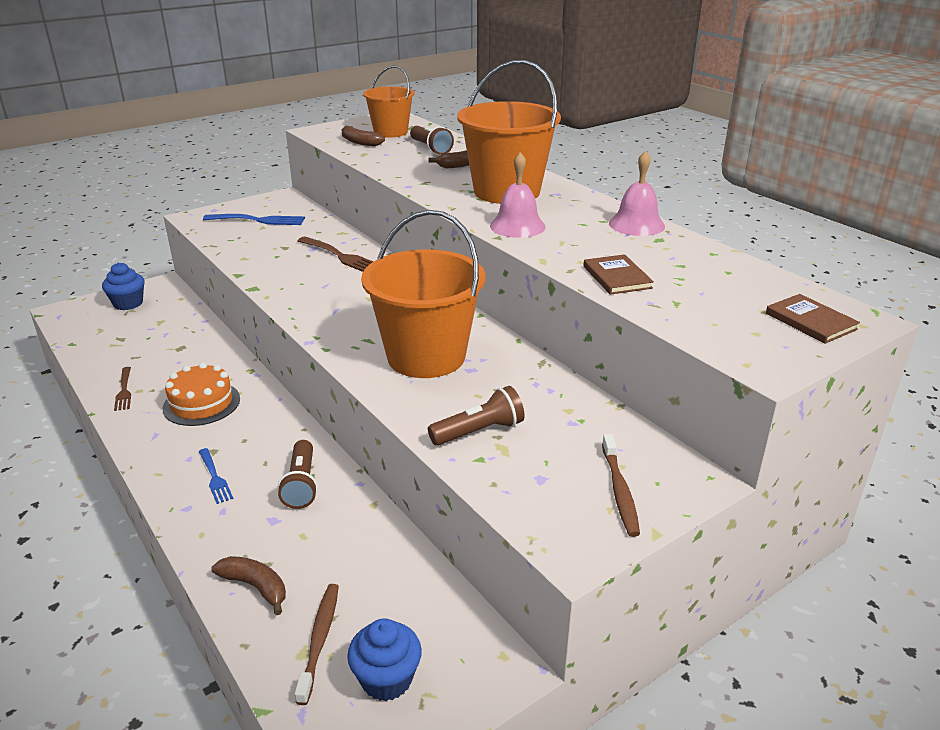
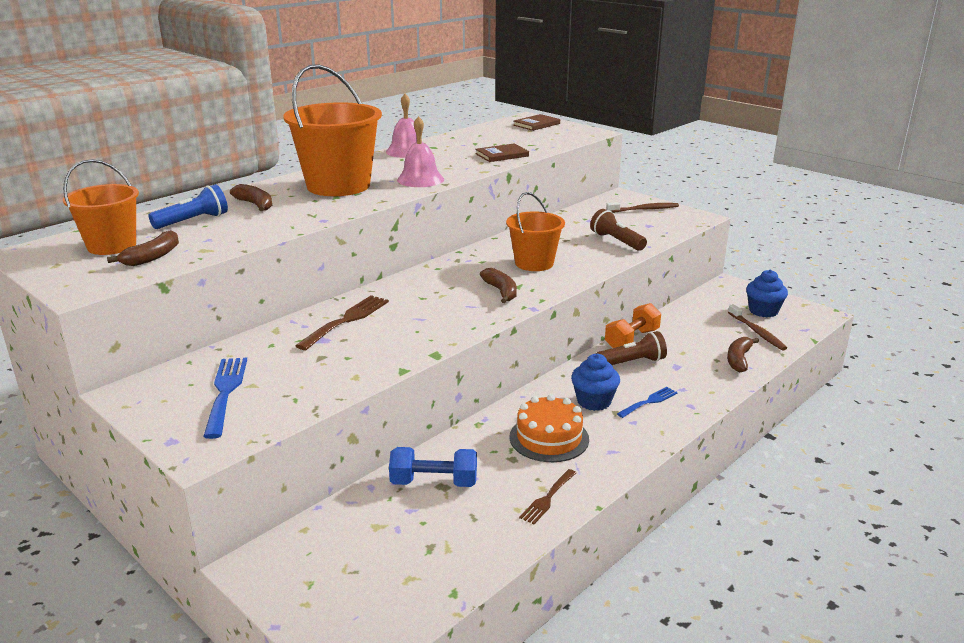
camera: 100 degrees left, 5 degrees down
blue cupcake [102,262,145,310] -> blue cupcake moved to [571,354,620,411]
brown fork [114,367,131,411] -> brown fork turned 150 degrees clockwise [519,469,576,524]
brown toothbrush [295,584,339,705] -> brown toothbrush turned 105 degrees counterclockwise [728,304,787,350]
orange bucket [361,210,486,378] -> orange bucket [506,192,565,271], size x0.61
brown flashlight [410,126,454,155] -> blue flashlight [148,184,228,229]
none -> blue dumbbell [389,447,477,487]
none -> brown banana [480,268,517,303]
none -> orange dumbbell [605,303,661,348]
---
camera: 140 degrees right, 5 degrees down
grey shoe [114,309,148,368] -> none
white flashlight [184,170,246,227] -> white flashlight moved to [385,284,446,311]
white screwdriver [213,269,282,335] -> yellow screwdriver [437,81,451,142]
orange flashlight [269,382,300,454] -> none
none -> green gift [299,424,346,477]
---
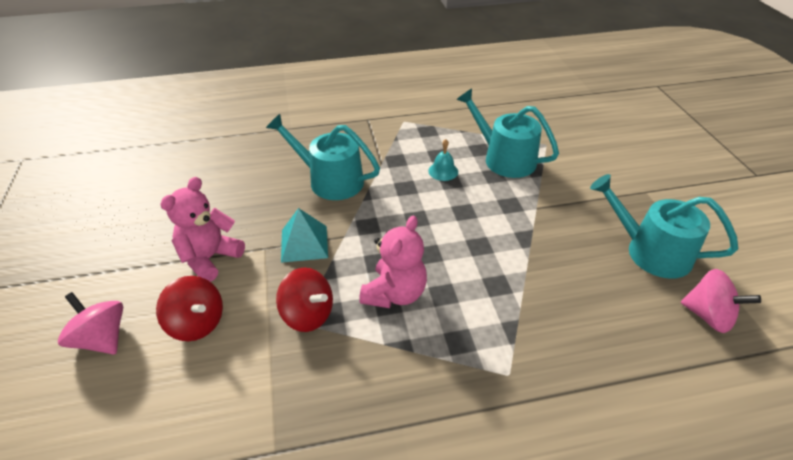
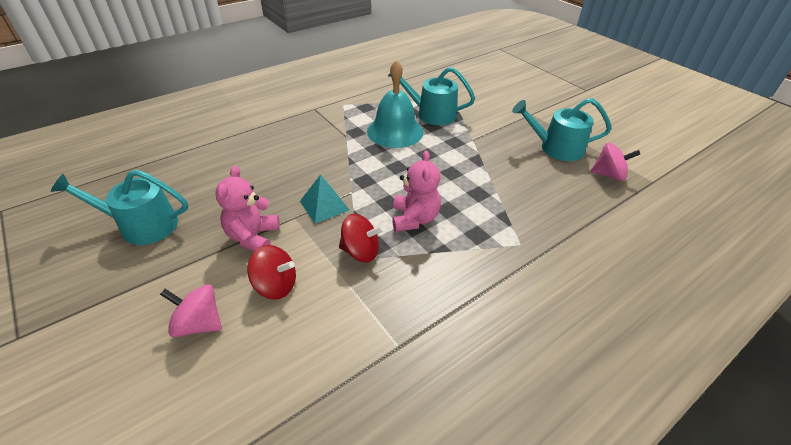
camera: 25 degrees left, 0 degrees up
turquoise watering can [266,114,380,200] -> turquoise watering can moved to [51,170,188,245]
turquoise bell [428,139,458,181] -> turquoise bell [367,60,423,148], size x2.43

◆ WORK TASK:
Given the records above, reproduce precisely and only the lines between the line holding "brown fork [114,367,131,411]" and the line holding "none -> orange dumbbell [605,303,661,348]", inclusive.

◆ OUTPUT:
brown fork [114,367,131,411] -> brown fork turned 150 degrees clockwise [519,469,576,524]
brown toothbrush [295,584,339,705] -> brown toothbrush turned 105 degrees counterclockwise [728,304,787,350]
orange bucket [361,210,486,378] -> orange bucket [506,192,565,271], size x0.61
brown flashlight [410,126,454,155] -> blue flashlight [148,184,228,229]
none -> blue dumbbell [389,447,477,487]
none -> brown banana [480,268,517,303]
none -> orange dumbbell [605,303,661,348]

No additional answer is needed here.